• **WHAT YOU SHOULD DO**:
Return, from the data that follows, each line that holds the word "wiper".

• **MATERIAL SUPPLIED**:
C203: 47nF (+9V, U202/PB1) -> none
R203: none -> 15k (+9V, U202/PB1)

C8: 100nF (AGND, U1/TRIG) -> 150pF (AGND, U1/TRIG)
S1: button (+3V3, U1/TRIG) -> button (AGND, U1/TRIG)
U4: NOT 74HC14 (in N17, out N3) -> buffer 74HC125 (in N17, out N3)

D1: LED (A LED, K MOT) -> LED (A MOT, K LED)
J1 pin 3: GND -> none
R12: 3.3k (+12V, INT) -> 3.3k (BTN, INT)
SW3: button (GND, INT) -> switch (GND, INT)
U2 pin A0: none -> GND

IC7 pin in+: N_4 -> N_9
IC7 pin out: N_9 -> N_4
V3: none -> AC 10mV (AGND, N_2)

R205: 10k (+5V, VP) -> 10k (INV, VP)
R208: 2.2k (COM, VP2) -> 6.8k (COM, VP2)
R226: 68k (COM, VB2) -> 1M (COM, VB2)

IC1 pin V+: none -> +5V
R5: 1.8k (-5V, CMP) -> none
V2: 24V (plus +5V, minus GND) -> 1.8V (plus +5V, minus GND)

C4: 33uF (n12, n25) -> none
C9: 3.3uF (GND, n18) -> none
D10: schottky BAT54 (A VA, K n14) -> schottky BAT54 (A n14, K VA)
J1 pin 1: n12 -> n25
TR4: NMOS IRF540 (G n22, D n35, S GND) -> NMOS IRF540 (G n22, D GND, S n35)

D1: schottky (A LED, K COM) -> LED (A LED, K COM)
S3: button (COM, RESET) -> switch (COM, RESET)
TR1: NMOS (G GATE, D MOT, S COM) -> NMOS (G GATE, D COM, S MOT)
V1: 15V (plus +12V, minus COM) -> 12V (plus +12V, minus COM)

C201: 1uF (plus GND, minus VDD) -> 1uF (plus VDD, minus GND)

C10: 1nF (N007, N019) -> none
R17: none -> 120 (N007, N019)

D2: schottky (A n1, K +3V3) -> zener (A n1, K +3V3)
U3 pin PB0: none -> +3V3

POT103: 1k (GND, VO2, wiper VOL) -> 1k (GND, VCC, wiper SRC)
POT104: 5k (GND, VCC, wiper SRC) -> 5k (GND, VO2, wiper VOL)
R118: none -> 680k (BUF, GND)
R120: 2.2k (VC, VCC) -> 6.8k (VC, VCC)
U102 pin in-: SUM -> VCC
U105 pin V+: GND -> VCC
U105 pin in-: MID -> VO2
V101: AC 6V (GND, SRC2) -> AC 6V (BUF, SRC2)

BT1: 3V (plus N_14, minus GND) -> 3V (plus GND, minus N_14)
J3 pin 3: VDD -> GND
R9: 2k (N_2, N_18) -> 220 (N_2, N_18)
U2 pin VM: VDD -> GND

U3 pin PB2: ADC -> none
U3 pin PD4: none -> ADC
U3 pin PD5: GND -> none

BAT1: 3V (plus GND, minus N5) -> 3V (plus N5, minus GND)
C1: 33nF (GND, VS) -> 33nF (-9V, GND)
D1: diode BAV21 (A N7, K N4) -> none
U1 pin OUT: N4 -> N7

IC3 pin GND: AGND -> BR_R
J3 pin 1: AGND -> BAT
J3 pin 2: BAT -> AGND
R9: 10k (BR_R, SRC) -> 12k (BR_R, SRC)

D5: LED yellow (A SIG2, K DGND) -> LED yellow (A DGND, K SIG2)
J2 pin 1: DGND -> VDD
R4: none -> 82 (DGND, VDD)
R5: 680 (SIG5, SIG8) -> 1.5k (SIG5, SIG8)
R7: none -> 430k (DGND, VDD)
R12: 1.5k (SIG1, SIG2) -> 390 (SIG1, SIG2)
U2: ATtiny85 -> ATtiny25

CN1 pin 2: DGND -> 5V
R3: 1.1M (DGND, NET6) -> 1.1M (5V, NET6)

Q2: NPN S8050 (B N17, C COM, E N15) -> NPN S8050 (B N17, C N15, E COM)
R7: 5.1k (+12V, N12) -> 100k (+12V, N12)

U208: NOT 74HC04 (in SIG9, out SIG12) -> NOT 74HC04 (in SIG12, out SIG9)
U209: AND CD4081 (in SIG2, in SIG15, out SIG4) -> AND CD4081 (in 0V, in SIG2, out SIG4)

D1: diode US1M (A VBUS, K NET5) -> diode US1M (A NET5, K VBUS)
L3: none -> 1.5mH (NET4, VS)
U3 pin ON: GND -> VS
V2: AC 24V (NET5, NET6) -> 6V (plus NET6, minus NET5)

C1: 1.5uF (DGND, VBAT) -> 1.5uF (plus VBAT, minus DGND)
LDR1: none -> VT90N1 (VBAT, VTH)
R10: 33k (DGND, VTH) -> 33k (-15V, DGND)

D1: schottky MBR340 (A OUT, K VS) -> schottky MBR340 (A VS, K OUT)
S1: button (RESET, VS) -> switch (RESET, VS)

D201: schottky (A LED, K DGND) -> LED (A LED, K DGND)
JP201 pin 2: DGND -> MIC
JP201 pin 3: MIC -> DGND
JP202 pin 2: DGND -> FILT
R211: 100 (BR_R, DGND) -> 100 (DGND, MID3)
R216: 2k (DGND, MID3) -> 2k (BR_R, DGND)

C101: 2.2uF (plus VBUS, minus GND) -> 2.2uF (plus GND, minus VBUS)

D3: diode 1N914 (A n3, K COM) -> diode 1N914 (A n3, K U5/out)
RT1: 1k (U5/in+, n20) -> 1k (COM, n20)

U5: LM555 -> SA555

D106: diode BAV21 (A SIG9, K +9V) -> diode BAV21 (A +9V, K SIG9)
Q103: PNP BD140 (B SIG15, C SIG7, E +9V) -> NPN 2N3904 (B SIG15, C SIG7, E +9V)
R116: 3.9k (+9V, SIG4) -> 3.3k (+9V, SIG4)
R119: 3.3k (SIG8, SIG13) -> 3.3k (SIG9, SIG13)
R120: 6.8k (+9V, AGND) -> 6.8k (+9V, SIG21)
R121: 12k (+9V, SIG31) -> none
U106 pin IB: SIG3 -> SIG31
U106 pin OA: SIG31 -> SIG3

• **RESULT FOR THIS TASK**:
POT103: 1k (GND, VO2, wiper VOL) -> 1k (GND, VCC, wiper SRC)
POT104: 5k (GND, VCC, wiper SRC) -> 5k (GND, VO2, wiper VOL)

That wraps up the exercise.